Segment Start: Given records

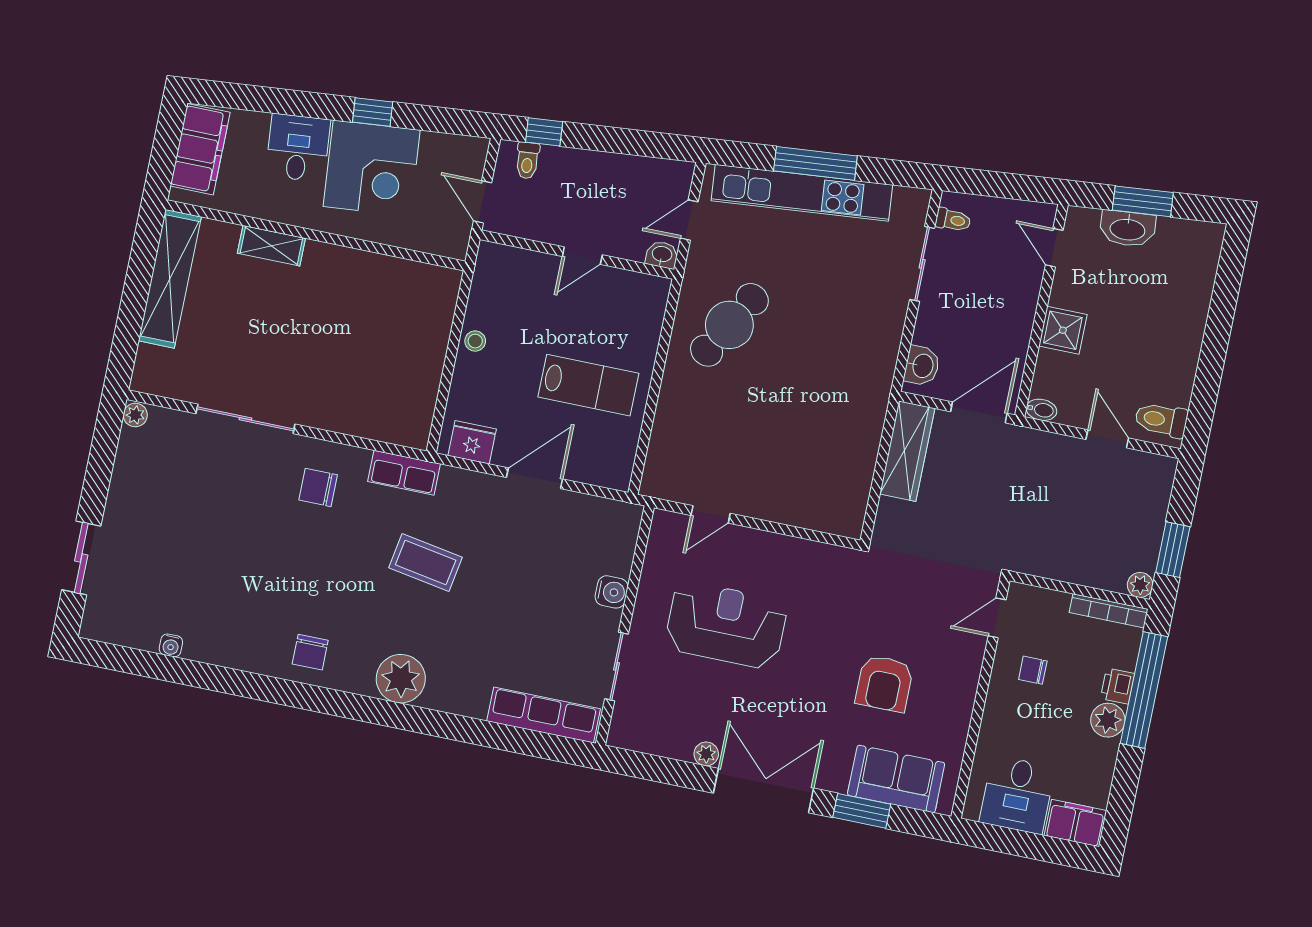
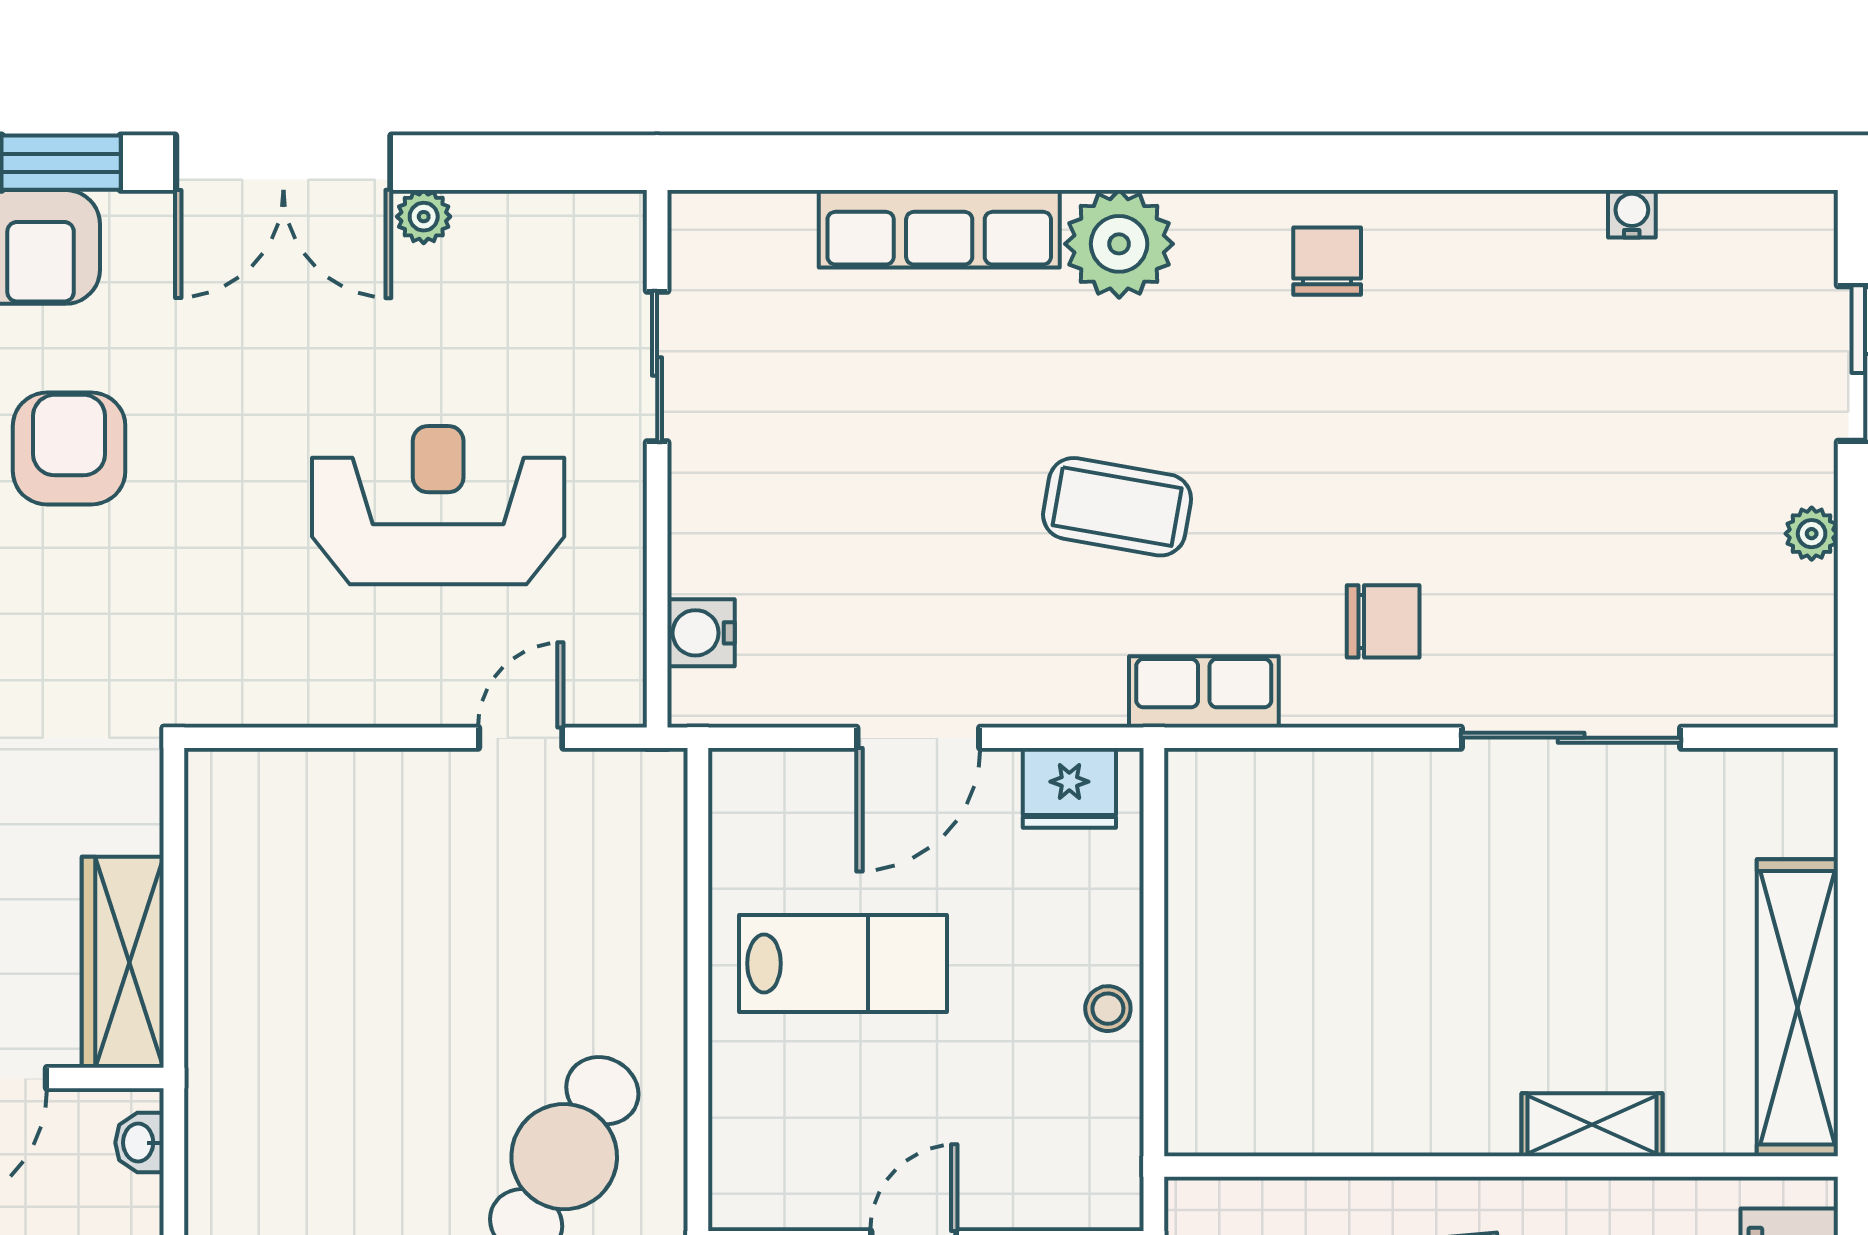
washbasin: (922, 366) -> (140, 1143), width x0.72, depth x0.69
lab bench: (588, 385) -> (843, 963), turned 180
plant: (135, 415) -> (1812, 534), moved
water cooler: (612, 592) -> (701, 633), moved
reception desk: (726, 625) -> (438, 505), turned 180
row of seats: (544, 715) -> (939, 229), moved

Segment End: Given records

• Exercise: Output the line bearing "reception desk: (726, 625)" along with all the lines after it through the end of the entries, exactly, and no other lines.

• Final answer:
reception desk: (726, 625) -> (438, 505), turned 180
row of seats: (544, 715) -> (939, 229), moved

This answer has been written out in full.